- Opening Delimiter -

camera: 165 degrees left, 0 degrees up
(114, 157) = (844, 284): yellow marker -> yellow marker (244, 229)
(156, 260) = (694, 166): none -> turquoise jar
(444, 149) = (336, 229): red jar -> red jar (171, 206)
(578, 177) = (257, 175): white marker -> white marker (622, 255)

- Closing Delimiter -
- Opening Delimiter -

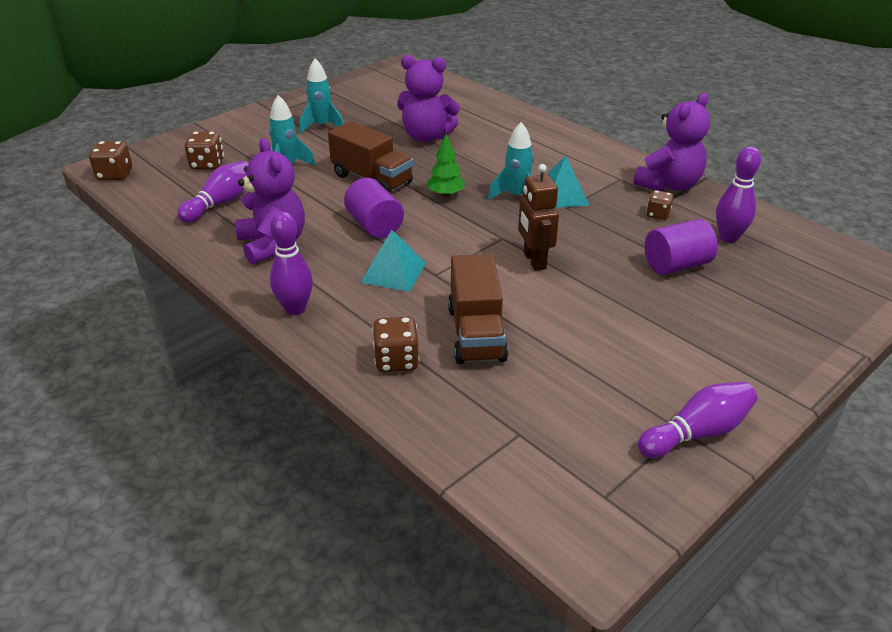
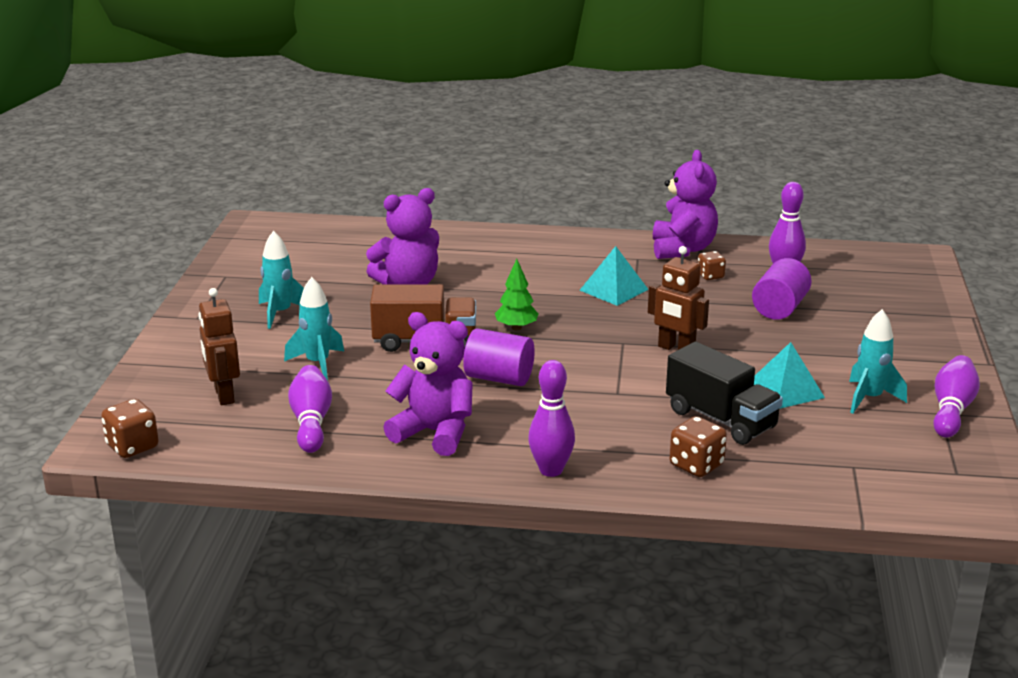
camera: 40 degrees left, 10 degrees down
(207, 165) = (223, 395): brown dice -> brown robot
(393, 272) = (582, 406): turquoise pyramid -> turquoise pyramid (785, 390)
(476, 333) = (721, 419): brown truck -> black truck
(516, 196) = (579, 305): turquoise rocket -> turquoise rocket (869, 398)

- Closing Delimiter -

YOUR ASSIGNMENT: Copy out each line of the data above, exactly, if it lies between the line holding "(114, 157) = (844, 284): yellow" and the line holding "(578, 177) = (257, 175): white", inclusive; copy no other line.

TASK ANSWER:
(114, 157) = (844, 284): yellow marker -> yellow marker (244, 229)
(156, 260) = (694, 166): none -> turquoise jar
(444, 149) = (336, 229): red jar -> red jar (171, 206)
(578, 177) = (257, 175): white marker -> white marker (622, 255)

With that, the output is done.